• **What you will do**:
Find every line below with "zener" in it and give only how many there are.

• **Entries provided**:
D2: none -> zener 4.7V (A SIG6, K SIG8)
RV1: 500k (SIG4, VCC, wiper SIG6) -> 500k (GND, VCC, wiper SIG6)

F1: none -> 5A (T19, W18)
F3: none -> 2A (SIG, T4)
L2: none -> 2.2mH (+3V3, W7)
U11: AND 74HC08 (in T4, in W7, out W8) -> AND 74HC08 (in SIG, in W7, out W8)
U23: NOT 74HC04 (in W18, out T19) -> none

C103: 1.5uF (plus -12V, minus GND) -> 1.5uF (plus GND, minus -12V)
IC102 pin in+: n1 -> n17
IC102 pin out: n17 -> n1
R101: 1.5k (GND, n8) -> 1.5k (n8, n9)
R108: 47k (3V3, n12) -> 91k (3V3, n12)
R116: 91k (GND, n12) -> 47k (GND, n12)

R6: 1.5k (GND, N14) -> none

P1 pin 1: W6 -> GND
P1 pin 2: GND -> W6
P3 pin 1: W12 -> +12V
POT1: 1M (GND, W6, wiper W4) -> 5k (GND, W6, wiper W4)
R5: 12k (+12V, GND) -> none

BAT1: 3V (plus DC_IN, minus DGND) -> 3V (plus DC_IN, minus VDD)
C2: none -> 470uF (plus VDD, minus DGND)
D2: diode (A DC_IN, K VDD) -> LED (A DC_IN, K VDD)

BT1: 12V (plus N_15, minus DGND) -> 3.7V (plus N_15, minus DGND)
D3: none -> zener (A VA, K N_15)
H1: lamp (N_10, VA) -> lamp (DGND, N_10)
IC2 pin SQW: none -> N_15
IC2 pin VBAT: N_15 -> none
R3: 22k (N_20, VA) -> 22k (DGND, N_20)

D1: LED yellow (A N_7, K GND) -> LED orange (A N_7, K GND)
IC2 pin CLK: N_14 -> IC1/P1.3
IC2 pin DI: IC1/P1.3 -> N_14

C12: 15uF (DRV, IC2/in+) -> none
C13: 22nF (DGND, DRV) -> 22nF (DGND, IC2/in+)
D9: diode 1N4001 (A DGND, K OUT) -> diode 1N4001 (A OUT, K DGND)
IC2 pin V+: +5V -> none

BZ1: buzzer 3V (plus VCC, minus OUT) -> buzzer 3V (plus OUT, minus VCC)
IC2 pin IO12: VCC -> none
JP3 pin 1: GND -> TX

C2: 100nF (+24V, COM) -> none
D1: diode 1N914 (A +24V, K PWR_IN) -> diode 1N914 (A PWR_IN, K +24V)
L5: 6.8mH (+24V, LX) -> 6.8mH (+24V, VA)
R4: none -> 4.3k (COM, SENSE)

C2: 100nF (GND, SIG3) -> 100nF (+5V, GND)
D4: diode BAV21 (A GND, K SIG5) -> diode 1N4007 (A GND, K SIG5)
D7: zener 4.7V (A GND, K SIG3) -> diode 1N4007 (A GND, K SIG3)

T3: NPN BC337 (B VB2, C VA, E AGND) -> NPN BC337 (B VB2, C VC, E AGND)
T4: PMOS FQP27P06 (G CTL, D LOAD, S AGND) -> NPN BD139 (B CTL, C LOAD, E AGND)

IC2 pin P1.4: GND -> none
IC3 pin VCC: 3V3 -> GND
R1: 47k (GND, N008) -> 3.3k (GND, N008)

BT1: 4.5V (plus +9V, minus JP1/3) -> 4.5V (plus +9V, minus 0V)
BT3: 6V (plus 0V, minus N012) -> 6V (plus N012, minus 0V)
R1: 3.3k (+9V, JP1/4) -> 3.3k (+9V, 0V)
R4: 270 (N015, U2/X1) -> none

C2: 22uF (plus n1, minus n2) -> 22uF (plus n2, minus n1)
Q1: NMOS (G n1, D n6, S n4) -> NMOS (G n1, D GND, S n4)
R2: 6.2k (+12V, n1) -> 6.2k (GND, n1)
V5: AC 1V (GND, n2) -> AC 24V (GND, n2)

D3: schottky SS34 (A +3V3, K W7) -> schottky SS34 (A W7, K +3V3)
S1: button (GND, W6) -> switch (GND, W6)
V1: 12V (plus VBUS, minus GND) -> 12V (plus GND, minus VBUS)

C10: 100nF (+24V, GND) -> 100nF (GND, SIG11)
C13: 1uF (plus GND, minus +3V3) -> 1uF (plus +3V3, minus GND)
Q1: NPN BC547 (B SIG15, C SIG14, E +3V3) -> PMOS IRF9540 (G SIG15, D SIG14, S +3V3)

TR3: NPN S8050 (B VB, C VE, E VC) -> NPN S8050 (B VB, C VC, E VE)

• **Response below**:
3